== CHALLENGE ==
How many of the lines below contain the string "shirt", matching case exactly? Reply with the number alone.

## Start SUPPLIED RECORDS

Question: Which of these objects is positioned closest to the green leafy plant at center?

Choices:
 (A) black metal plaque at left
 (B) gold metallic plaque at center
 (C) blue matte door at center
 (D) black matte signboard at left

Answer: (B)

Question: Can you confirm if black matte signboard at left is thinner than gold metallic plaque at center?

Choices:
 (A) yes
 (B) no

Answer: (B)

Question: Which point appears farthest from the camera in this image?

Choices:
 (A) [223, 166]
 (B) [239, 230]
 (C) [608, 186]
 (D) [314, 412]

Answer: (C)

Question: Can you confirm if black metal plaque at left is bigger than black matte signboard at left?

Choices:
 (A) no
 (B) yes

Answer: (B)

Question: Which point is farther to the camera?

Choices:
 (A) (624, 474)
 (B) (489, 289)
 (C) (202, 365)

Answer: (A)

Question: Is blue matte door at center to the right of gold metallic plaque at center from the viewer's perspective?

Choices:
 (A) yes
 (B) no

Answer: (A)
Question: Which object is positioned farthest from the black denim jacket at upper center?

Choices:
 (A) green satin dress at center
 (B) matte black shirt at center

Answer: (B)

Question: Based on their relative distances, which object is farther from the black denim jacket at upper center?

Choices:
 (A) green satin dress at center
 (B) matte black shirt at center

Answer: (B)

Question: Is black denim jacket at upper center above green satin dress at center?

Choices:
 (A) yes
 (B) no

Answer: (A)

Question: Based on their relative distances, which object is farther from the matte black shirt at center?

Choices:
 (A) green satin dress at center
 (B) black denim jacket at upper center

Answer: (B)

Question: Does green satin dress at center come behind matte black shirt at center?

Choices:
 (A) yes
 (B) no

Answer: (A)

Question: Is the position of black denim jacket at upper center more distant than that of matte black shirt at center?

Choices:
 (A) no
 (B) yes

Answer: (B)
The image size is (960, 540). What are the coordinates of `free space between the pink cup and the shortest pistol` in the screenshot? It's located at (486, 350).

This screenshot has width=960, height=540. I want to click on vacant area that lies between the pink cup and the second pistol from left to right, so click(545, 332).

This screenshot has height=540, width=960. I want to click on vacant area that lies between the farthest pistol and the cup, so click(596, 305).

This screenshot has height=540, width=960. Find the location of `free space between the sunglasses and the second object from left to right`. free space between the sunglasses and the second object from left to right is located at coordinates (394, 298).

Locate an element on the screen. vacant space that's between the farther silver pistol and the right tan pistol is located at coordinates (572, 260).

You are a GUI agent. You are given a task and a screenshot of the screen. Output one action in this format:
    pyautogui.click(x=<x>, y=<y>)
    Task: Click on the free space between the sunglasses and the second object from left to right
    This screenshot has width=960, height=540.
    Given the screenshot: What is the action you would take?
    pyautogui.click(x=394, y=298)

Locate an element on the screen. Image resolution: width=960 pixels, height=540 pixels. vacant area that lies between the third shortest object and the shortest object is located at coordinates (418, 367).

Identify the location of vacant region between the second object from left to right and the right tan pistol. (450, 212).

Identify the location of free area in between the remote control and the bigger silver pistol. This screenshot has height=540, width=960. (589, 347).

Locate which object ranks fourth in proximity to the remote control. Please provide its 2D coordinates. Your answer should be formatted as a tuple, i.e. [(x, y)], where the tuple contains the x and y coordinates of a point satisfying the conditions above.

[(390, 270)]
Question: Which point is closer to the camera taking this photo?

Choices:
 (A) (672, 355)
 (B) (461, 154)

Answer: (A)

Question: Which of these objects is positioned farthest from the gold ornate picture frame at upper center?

## End SUPPLIED RECORDS

== WRITTEN REPLY ==
5